*Problem details*:
In full and without error, repeat the entries below.

--- Extracted material ---

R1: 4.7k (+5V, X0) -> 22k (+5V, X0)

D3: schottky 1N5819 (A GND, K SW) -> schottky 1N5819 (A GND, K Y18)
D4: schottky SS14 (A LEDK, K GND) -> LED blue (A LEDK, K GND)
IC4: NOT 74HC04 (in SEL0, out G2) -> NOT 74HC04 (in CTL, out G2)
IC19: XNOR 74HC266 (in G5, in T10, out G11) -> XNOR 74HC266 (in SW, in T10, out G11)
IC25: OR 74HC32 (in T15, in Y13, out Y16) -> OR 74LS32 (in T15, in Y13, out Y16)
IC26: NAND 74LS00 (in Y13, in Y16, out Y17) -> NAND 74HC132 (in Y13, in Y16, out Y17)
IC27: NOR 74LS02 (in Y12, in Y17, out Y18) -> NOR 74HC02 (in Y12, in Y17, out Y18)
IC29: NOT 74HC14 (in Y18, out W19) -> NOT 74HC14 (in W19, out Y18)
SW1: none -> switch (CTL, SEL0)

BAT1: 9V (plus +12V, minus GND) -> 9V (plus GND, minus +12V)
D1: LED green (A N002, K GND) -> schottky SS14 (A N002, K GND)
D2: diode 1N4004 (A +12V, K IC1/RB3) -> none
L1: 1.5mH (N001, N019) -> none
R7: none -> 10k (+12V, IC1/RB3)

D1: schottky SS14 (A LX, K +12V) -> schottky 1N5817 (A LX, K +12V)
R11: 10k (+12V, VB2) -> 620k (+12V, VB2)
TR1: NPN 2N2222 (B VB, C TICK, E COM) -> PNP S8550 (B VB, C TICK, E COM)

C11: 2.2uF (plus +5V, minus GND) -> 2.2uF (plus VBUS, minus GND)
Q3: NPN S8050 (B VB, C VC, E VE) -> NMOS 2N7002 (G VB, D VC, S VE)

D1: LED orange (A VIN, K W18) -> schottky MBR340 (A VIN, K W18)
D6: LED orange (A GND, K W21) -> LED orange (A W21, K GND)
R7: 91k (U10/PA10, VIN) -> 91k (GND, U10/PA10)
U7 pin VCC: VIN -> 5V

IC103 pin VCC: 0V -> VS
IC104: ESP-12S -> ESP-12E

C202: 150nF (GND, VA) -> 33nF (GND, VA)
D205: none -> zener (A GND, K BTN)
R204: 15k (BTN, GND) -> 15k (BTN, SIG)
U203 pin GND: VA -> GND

---

*Response to the exercise*:
R1: 4.7k (+5V, X0) -> 22k (+5V, X0)

D3: schottky 1N5819 (A GND, K SW) -> schottky 1N5819 (A GND, K Y18)
D4: schottky SS14 (A LEDK, K GND) -> LED blue (A LEDK, K GND)
IC4: NOT 74HC04 (in SEL0, out G2) -> NOT 74HC04 (in CTL, out G2)
IC19: XNOR 74HC266 (in G5, in T10, out G11) -> XNOR 74HC266 (in SW, in T10, out G11)
IC25: OR 74HC32 (in T15, in Y13, out Y16) -> OR 74LS32 (in T15, in Y13, out Y16)
IC26: NAND 74LS00 (in Y13, in Y16, out Y17) -> NAND 74HC132 (in Y13, in Y16, out Y17)
IC27: NOR 74LS02 (in Y12, in Y17, out Y18) -> NOR 74HC02 (in Y12, in Y17, out Y18)
IC29: NOT 74HC14 (in Y18, out W19) -> NOT 74HC14 (in W19, out Y18)
SW1: none -> switch (CTL, SEL0)

BAT1: 9V (plus +12V, minus GND) -> 9V (plus GND, minus +12V)
D1: LED green (A N002, K GND) -> schottky SS14 (A N002, K GND)
D2: diode 1N4004 (A +12V, K IC1/RB3) -> none
L1: 1.5mH (N001, N019) -> none
R7: none -> 10k (+12V, IC1/RB3)

D1: schottky SS14 (A LX, K +12V) -> schottky 1N5817 (A LX, K +12V)
R11: 10k (+12V, VB2) -> 620k (+12V, VB2)
TR1: NPN 2N2222 (B VB, C TICK, E COM) -> PNP S8550 (B VB, C TICK, E COM)

C11: 2.2uF (plus +5V, minus GND) -> 2.2uF (plus VBUS, minus GND)
Q3: NPN S8050 (B VB, C VC, E VE) -> NMOS 2N7002 (G VB, D VC, S VE)

D1: LED orange (A VIN, K W18) -> schottky MBR340 (A VIN, K W18)
D6: LED orange (A GND, K W21) -> LED orange (A W21, K GND)
R7: 91k (U10/PA10, VIN) -> 91k (GND, U10/PA10)
U7 pin VCC: VIN -> 5V

IC103 pin VCC: 0V -> VS
IC104: ESP-12S -> ESP-12E

C202: 150nF (GND, VA) -> 33nF (GND, VA)
D205: none -> zener (A GND, K BTN)
R204: 15k (BTN, GND) -> 15k (BTN, SIG)
U203 pin GND: VA -> GND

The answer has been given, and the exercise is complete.